RECORDS FOR THE EXERCISE
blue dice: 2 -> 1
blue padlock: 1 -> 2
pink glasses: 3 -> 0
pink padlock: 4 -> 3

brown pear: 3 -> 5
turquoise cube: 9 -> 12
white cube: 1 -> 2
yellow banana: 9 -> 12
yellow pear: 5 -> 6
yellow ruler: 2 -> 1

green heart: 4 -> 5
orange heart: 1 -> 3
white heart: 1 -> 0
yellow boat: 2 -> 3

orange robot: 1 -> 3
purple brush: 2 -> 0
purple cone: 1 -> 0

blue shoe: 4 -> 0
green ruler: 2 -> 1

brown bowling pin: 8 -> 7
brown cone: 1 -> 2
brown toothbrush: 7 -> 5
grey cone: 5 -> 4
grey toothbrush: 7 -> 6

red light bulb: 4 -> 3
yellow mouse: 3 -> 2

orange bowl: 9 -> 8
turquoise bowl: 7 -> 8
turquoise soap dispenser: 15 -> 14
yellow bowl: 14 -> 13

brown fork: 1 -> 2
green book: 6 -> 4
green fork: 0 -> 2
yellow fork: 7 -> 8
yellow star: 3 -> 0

TASK STATEMENT
The output should match the records above exactly, entry for entry.

WRITTEN RESPONSE
blue dice: 2 -> 1
blue padlock: 1 -> 2
pink glasses: 3 -> 0
pink padlock: 4 -> 3

brown pear: 3 -> 5
turquoise cube: 9 -> 12
white cube: 1 -> 2
yellow banana: 9 -> 12
yellow pear: 5 -> 6
yellow ruler: 2 -> 1

green heart: 4 -> 5
orange heart: 1 -> 3
white heart: 1 -> 0
yellow boat: 2 -> 3

orange robot: 1 -> 3
purple brush: 2 -> 0
purple cone: 1 -> 0

blue shoe: 4 -> 0
green ruler: 2 -> 1

brown bowling pin: 8 -> 7
brown cone: 1 -> 2
brown toothbrush: 7 -> 5
grey cone: 5 -> 4
grey toothbrush: 7 -> 6

red light bulb: 4 -> 3
yellow mouse: 3 -> 2

orange bowl: 9 -> 8
turquoise bowl: 7 -> 8
turquoise soap dispenser: 15 -> 14
yellow bowl: 14 -> 13

brown fork: 1 -> 2
green book: 6 -> 4
green fork: 0 -> 2
yellow fork: 7 -> 8
yellow star: 3 -> 0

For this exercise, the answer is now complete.